» Your assignment: Your answer must be the records below, repeated exactly, with every picture left out.

Polygon vertex coordinate data:
********

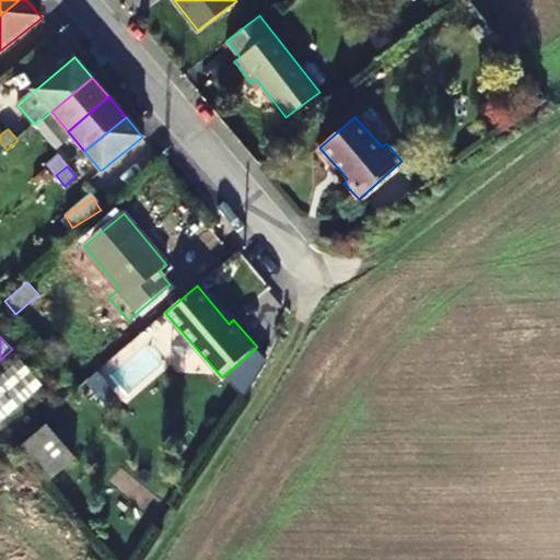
[(22,358),(0,373),(0,419),(44,387),(22,358)]
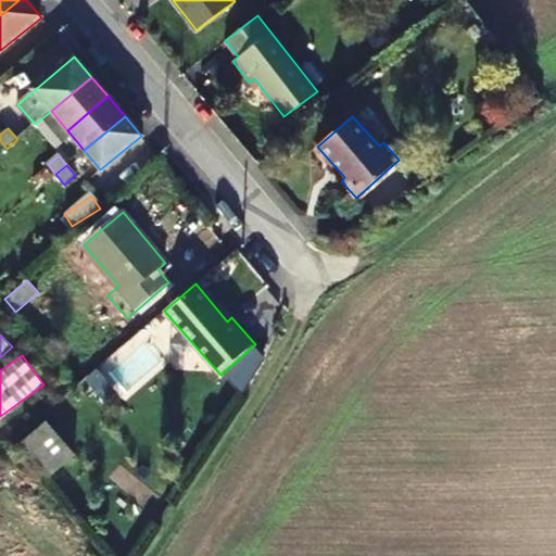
[(51,476),(75,455),(47,422),(24,443),(51,476)]
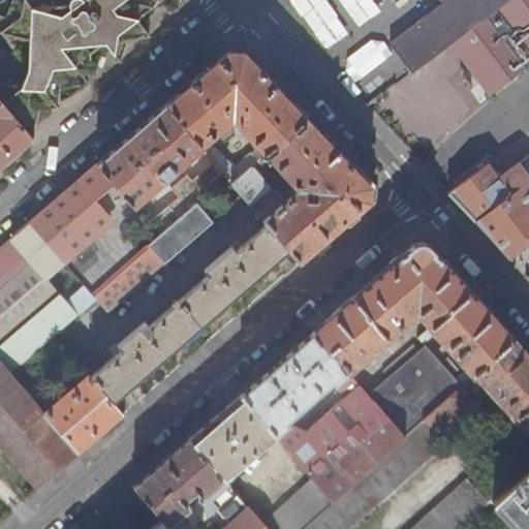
[(0,0),(0,26),(29,65),(28,69),(53,104),(59,103),(87,81),(104,40),(147,33),(143,27),(150,5),(177,5),(178,0),(0,0)]
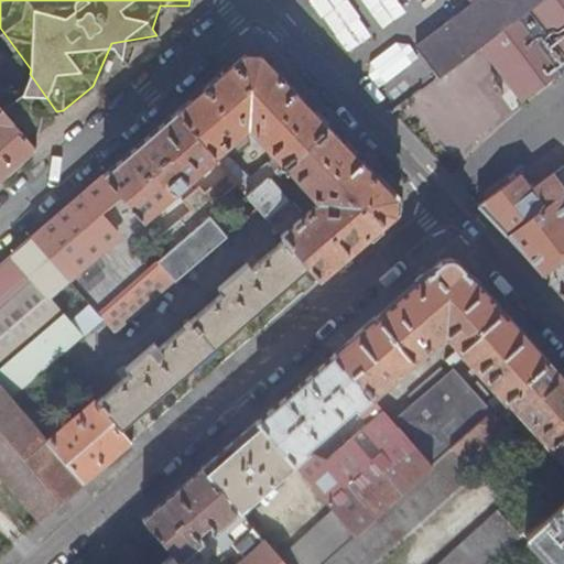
[(459,17),(402,60),(426,87),(479,46),(540,0),(480,0),(478,2),(476,0),(465,0),(454,9),(459,17)]
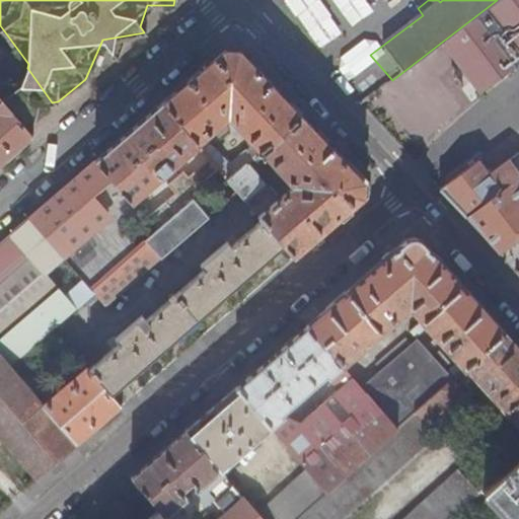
[(518,0),(497,0),(441,43),(466,77),(479,94),(518,64),(518,0)]
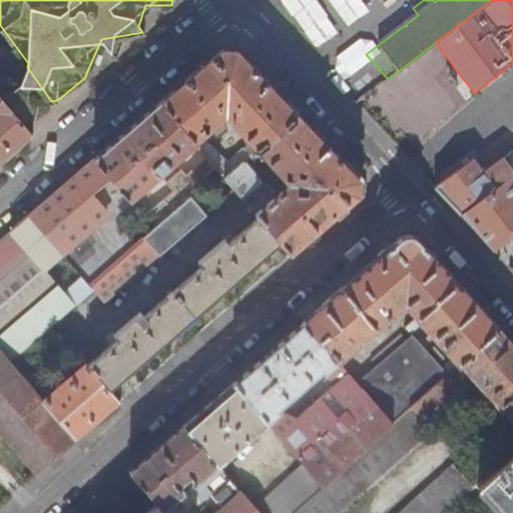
[(234,49),(220,48),(158,103),(194,144),(223,178),(297,114),(234,49)]
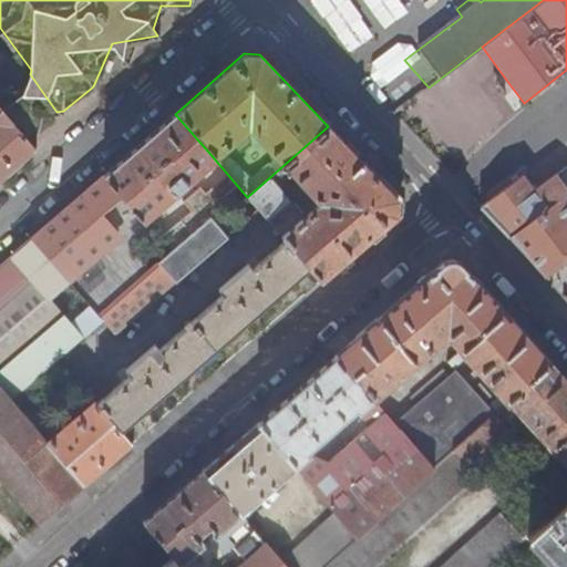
[(57,112),(30,74),(23,89),(0,90),(0,96),(35,140),(43,115),(57,112)]
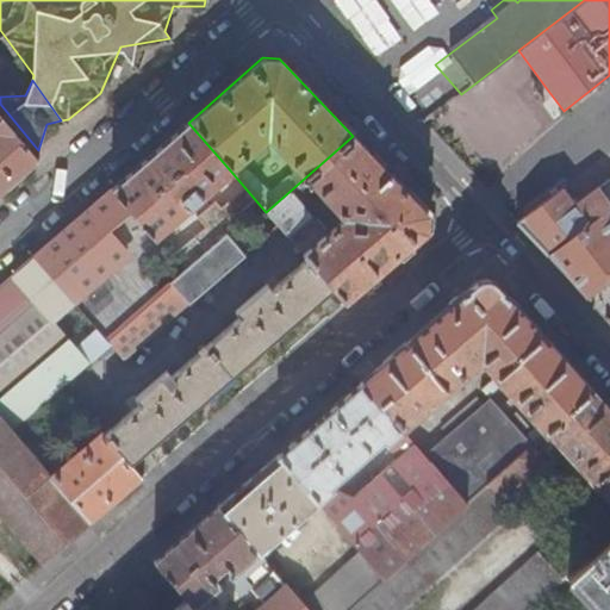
[(0,116),(37,159),(38,150),(0,104),(0,116)]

********

» Answer to this task:
[(22,358),(0,373),(0,419),(44,387),(22,358)]
[(51,476),(75,455),(47,422),(24,443),(51,476)]
[(0,0),(0,26),(29,65),(28,69),(53,104),(59,103),(87,81),(104,40),(147,33),(143,27),(150,5),(177,5),(178,0),(0,0)]
[(459,17),(402,60),(426,87),(479,46),(540,0),(480,0),(478,2),(476,0),(465,0),(454,9),(459,17)]
[(518,0),(497,0),(441,43),(466,77),(479,94),(518,64),(518,0)]
[(234,49),(220,48),(158,103),(194,144),(223,178),(297,114),(234,49)]
[(57,112),(30,74),(23,89),(0,90),(0,96),(35,140),(43,115),(57,112)]
[(0,116),(37,159),(38,150),(0,104),(0,116)]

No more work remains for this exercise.